--- Data provided Enclosed Below ---

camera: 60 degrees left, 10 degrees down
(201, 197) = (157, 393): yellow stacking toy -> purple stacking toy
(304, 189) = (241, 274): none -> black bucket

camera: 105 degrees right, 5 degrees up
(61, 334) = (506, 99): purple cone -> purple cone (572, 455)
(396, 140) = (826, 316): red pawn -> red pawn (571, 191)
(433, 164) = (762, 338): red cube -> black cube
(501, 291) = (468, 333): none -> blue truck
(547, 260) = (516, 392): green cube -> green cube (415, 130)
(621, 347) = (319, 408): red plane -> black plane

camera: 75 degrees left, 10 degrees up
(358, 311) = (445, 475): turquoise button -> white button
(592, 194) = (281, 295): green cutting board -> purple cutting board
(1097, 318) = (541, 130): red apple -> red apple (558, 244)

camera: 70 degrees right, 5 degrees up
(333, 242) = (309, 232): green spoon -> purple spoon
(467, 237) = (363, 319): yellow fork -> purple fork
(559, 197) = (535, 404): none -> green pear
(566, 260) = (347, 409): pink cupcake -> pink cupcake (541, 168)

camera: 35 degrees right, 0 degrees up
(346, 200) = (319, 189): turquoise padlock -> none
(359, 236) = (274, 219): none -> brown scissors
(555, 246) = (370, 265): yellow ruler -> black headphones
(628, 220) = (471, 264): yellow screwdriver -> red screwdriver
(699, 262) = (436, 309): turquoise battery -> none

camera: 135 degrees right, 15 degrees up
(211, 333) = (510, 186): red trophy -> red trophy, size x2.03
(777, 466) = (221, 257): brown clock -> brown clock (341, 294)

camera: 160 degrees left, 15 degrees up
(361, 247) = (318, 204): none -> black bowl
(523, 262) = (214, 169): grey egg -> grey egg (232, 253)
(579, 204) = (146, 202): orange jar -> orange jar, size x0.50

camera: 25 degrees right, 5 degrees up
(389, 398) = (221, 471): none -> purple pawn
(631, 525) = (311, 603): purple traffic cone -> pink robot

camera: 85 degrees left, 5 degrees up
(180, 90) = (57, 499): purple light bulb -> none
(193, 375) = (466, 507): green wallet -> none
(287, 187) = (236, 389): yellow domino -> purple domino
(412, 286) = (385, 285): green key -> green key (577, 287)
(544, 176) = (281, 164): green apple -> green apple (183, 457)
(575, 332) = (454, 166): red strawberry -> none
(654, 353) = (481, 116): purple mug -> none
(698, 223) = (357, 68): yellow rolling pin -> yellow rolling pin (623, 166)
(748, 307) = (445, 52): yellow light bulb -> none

--- End of Enclosed Data provided ---

**How to complete this task**
Wherever the line holding "(359, 236) = (274, 219): none" falls in the entries above, copy exactly from it through the line holding "(180, 90) = (57, 499): purple", inclusive, and add nothing.

**Result for this exercise**
(359, 236) = (274, 219): none -> brown scissors
(555, 246) = (370, 265): yellow ruler -> black headphones
(628, 220) = (471, 264): yellow screwdriver -> red screwdriver
(699, 262) = (436, 309): turquoise battery -> none

camera: 135 degrees right, 15 degrees up
(211, 333) = (510, 186): red trophy -> red trophy, size x2.03
(777, 466) = (221, 257): brown clock -> brown clock (341, 294)

camera: 160 degrees left, 15 degrees up
(361, 247) = (318, 204): none -> black bowl
(523, 262) = (214, 169): grey egg -> grey egg (232, 253)
(579, 204) = (146, 202): orange jar -> orange jar, size x0.50

camera: 25 degrees right, 5 degrees up
(389, 398) = (221, 471): none -> purple pawn
(631, 525) = (311, 603): purple traffic cone -> pink robot

camera: 85 degrees left, 5 degrees up
(180, 90) = (57, 499): purple light bulb -> none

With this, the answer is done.